TASK.
Produce an exact transcription of the data, with the images left out.

INPUT FOR THIS TASK.
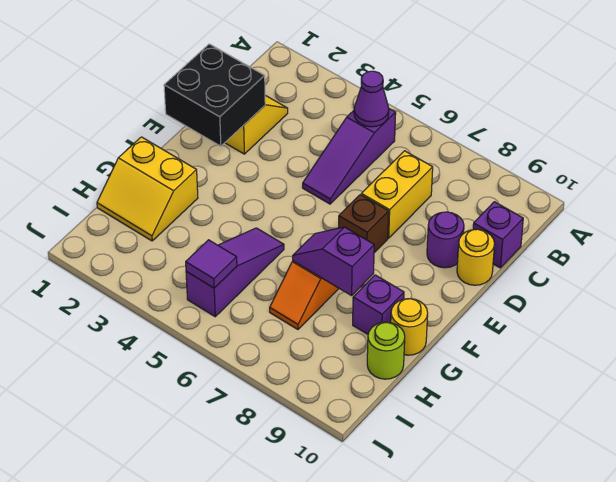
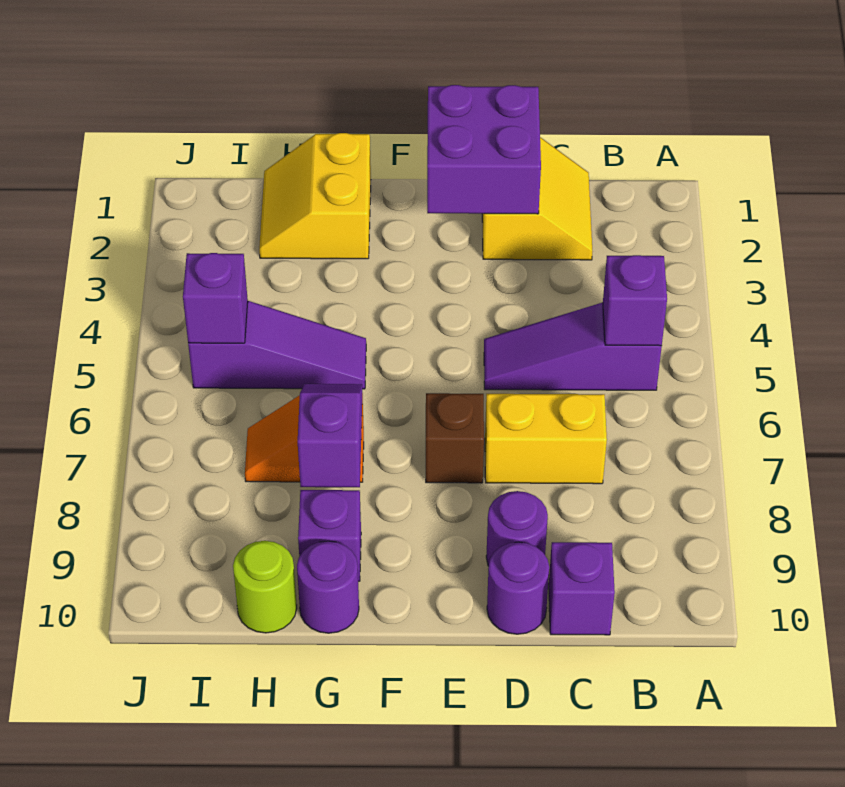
purple cone B5 level 2 -> purple brick B5 level 2
black brick D1:E2 level 2 -> purple brick D1:E2 level 2
yellow round brick D10 level 1 -> purple round brick D10 level 1
yellow round brick G10 level 1 -> purple round brick G10 level 1
purple tile I5 level 2 -> purple brick I5 level 2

FINISHED EXERCISE.
purple cone B5 level 2 -> purple brick B5 level 2
black brick D1:E2 level 2 -> purple brick D1:E2 level 2
yellow round brick D10 level 1 -> purple round brick D10 level 1
yellow round brick G10 level 1 -> purple round brick G10 level 1
purple tile I5 level 2 -> purple brick I5 level 2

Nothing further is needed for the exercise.